Output all entries precisely and leave out the pictures.

[Saved entries]
----

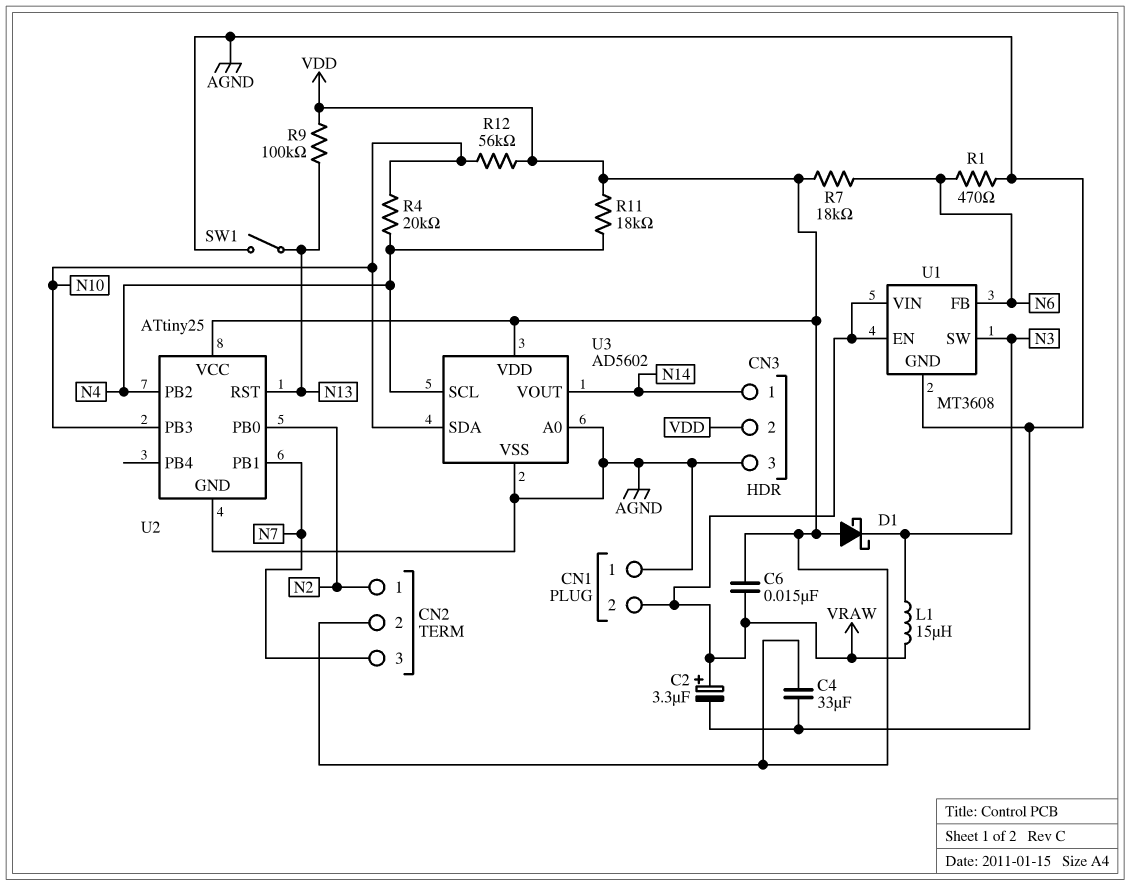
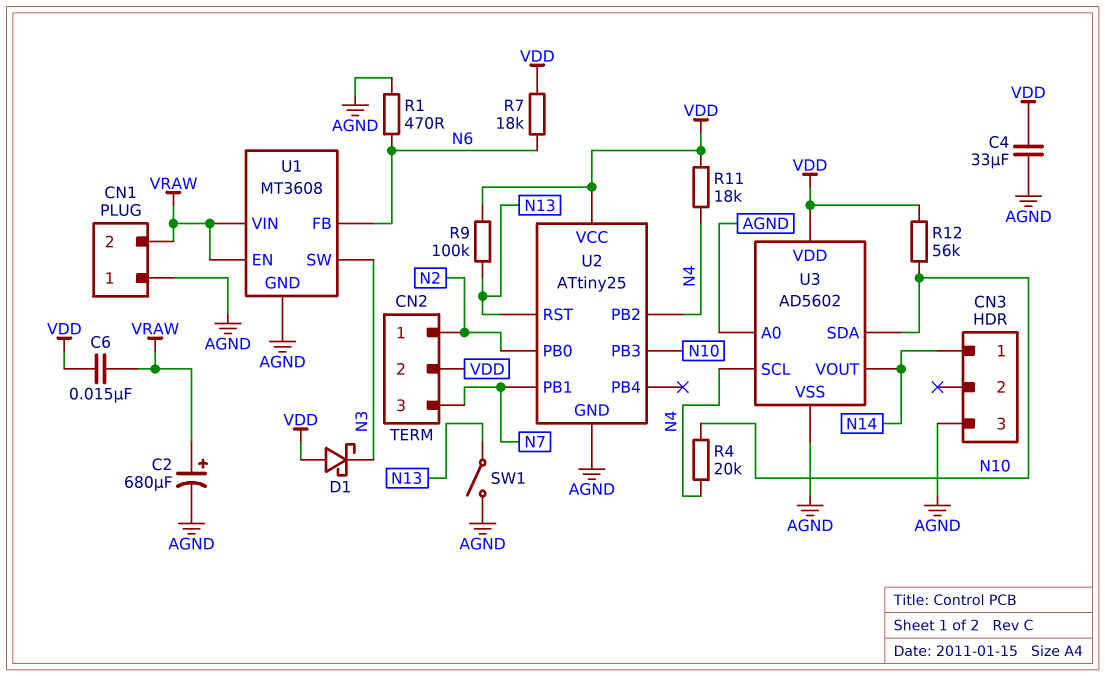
C2: 3.3uF (plus VRAW, minus AGND) -> 680uF (plus VRAW, minus AGND)
CN3 pin 2: VDD -> none
L1: 15uH (N3, VRAW) -> none

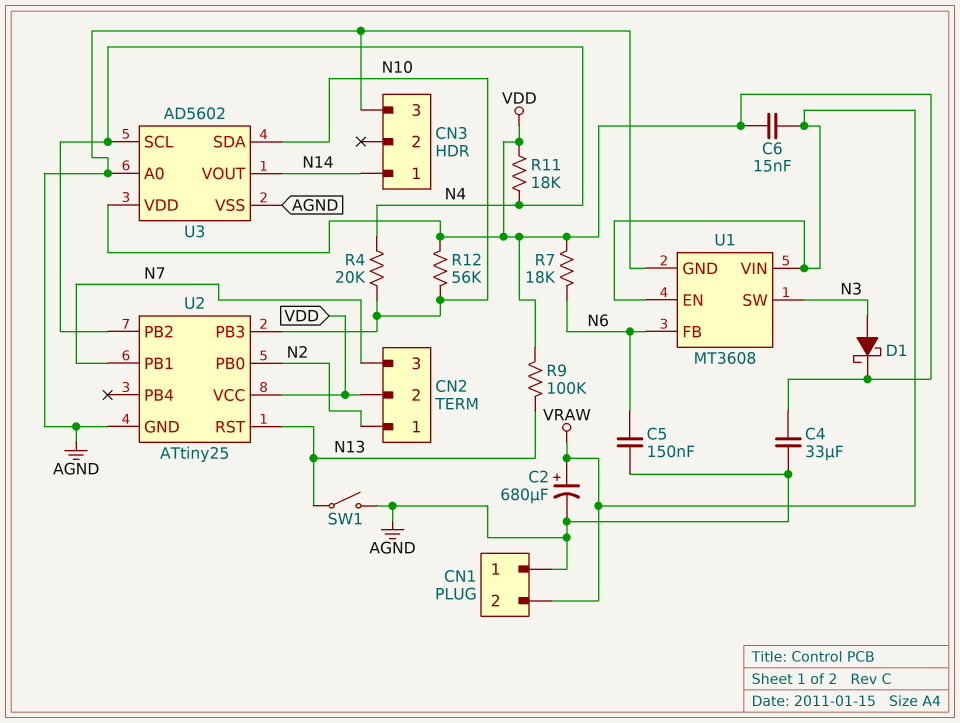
C5: none -> 150nF (AGND, N6)
D1: schottky (A VDD, K N3) -> schottky (A N3, K VDD)
R1: 470 (AGND, N6) -> none

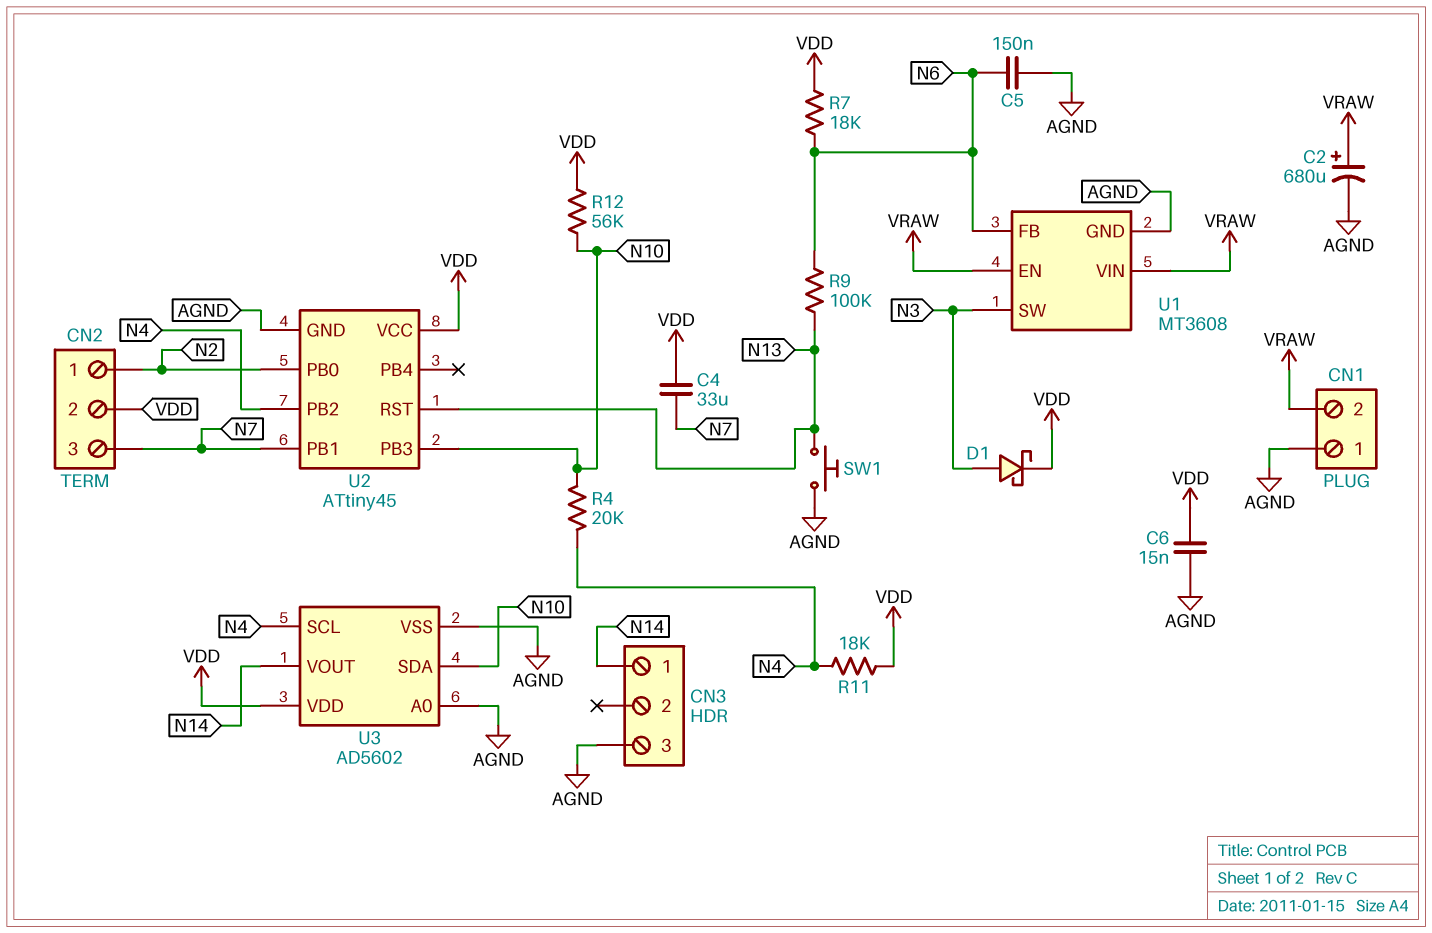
C4: 33uF (AGND, VDD) -> 33uF (N7, VDD)
C6: 15nF (VDD, VRAW) -> 15nF (AGND, VDD)
R9: 100k (N13, VDD) -> 100k (N6, N13)
SW1: switch (AGND, N13) -> button (AGND, N13)
U2: ATtiny25 -> ATtiny45

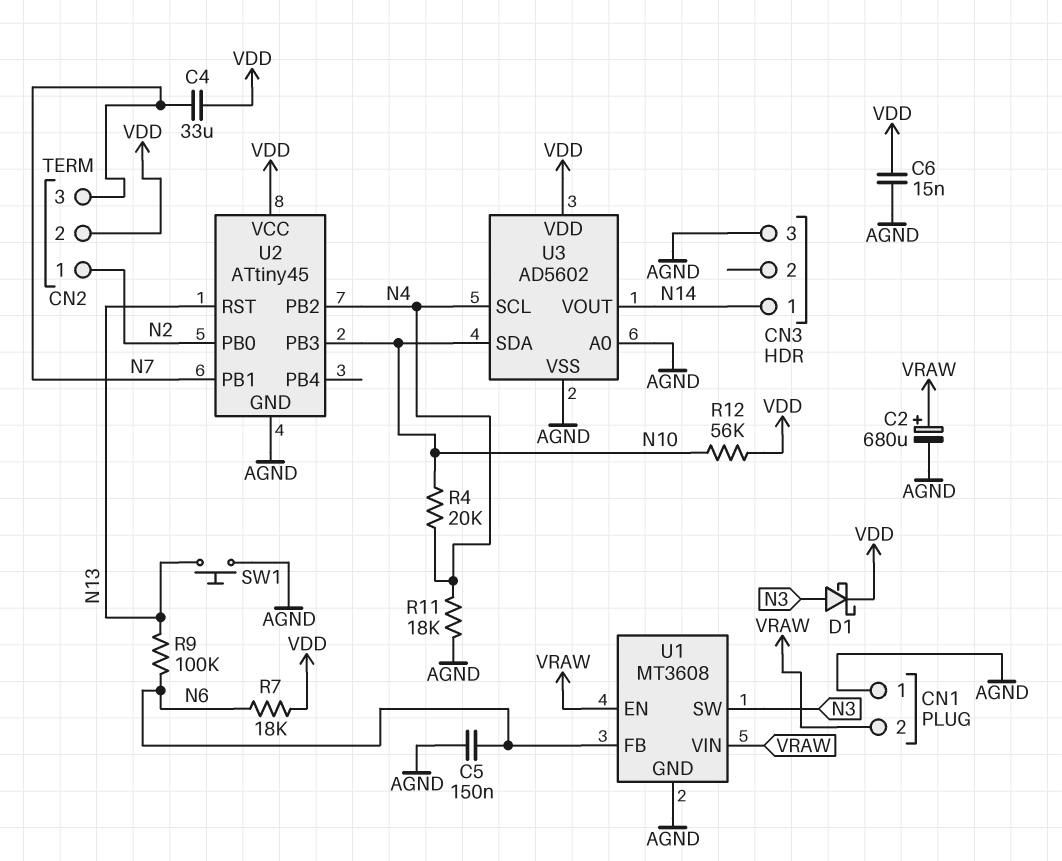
R11: 18k (N4, VDD) -> 18k (AGND, N4)

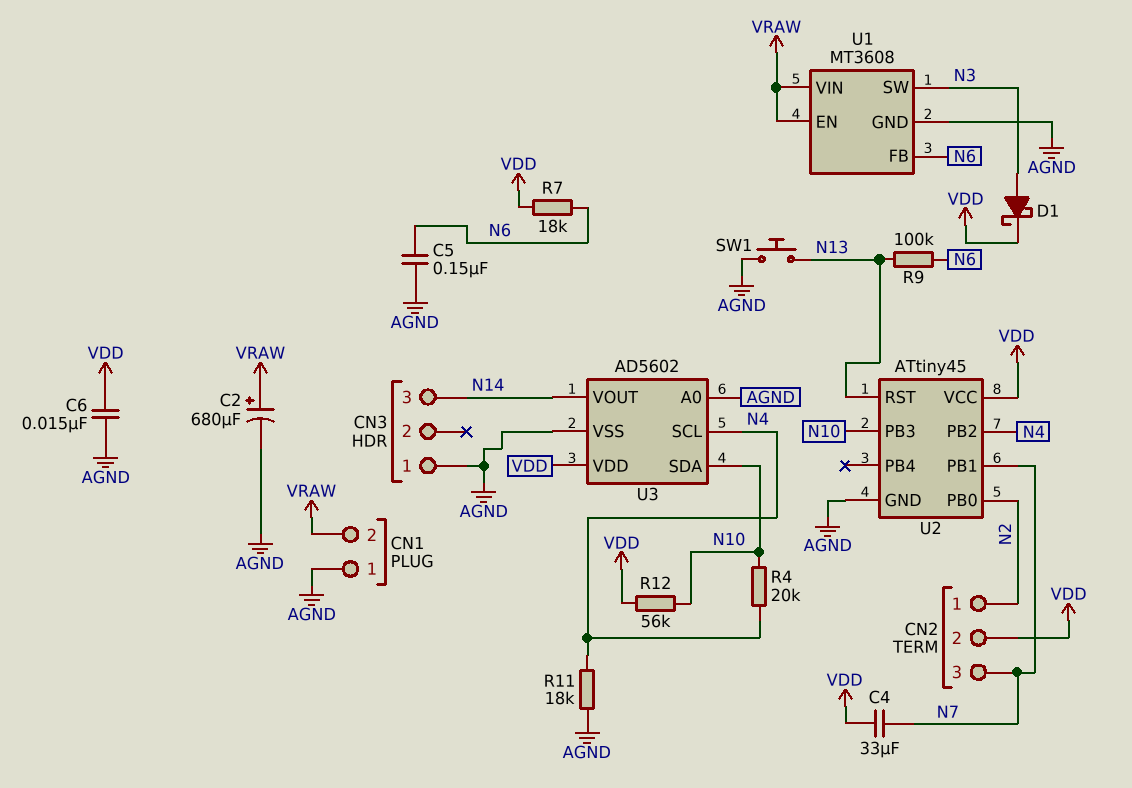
CN3 pin 1: N14 -> AGND
CN3 pin 3: AGND -> N14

----

SOLUTION TO THE PROBLEM:
C2: 3.3uF (plus VRAW, minus AGND) -> 680uF (plus VRAW, minus AGND)
CN3 pin 2: VDD -> none
L1: 15uH (N3, VRAW) -> none

C5: none -> 150nF (AGND, N6)
D1: schottky (A VDD, K N3) -> schottky (A N3, K VDD)
R1: 470 (AGND, N6) -> none

C4: 33uF (AGND, VDD) -> 33uF (N7, VDD)
C6: 15nF (VDD, VRAW) -> 15nF (AGND, VDD)
R9: 100k (N13, VDD) -> 100k (N6, N13)
SW1: switch (AGND, N13) -> button (AGND, N13)
U2: ATtiny25 -> ATtiny45

R11: 18k (N4, VDD) -> 18k (AGND, N4)

CN3 pin 1: N14 -> AGND
CN3 pin 3: AGND -> N14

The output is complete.